What this task involves: Repeat exactly, and only, the lines of the entries below from the one with "(692, 297) = (397, 371): blue" through the one with "(1202, 324) = (665, 325): yellow", both ends included.
Start of Supplied entries
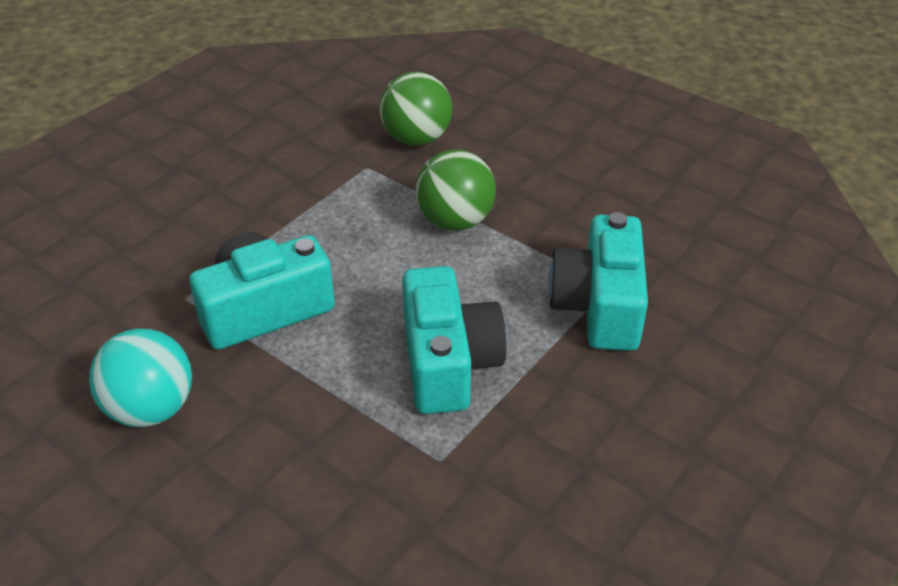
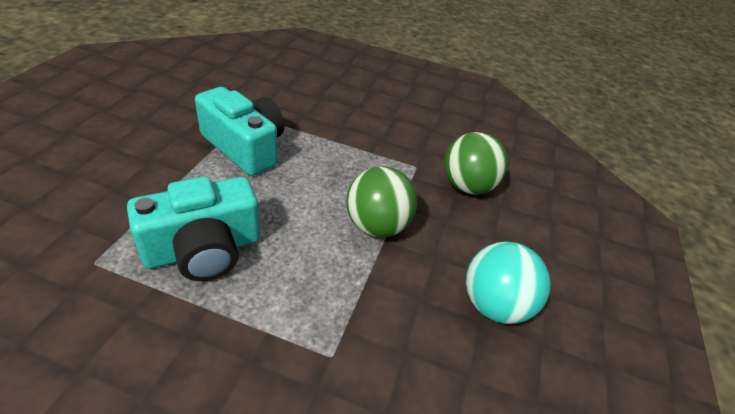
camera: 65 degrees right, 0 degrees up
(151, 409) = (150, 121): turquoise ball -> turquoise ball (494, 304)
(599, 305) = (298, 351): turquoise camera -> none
End of Supplied entries
Start of Supplied entries
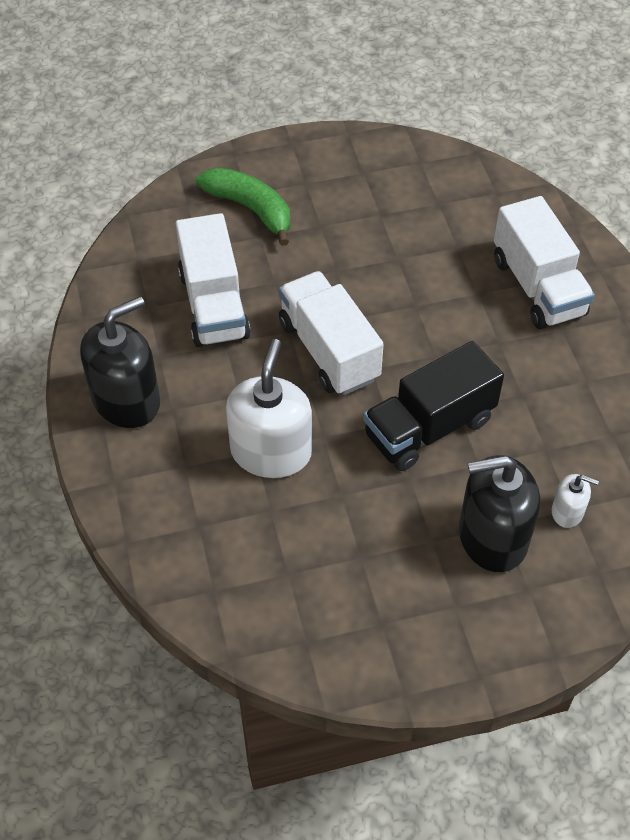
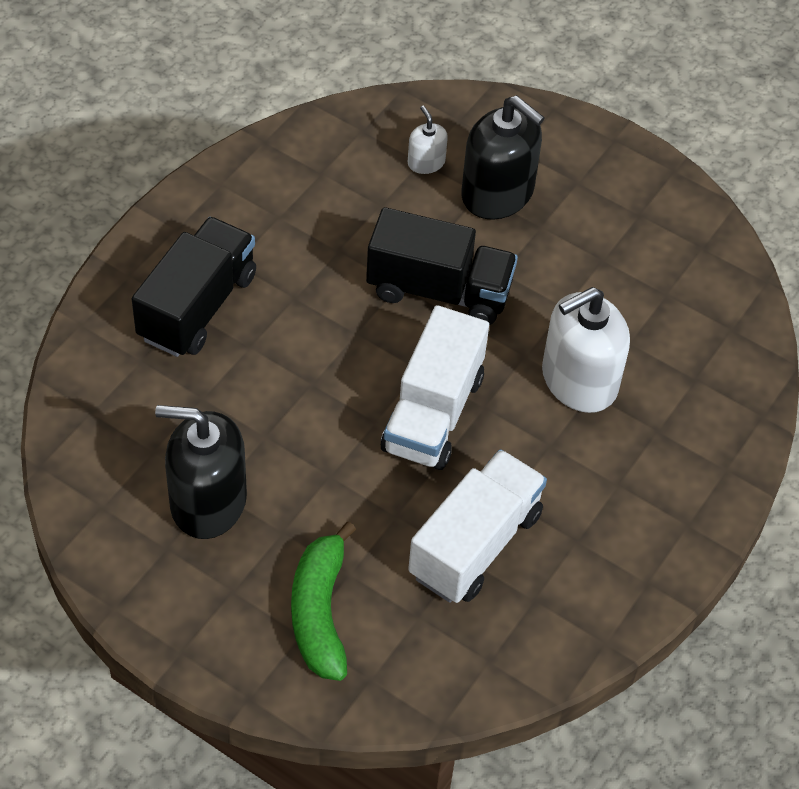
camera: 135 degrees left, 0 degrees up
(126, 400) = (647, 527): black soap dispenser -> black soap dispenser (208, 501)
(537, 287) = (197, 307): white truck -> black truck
End of Supplied entries
Start of Supplied entries
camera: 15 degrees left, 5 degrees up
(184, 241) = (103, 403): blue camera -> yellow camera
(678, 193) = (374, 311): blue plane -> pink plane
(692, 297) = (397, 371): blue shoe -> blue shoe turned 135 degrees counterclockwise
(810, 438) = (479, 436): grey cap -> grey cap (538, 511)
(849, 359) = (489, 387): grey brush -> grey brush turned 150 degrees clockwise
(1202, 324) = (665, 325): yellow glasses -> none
End of Supplied entries
Answer to the problem:
(692, 297) = (397, 371): blue shoe -> blue shoe turned 135 degrees counterclockwise
(810, 438) = (479, 436): grey cap -> grey cap (538, 511)
(849, 359) = (489, 387): grey brush -> grey brush turned 150 degrees clockwise
(1202, 324) = (665, 325): yellow glasses -> none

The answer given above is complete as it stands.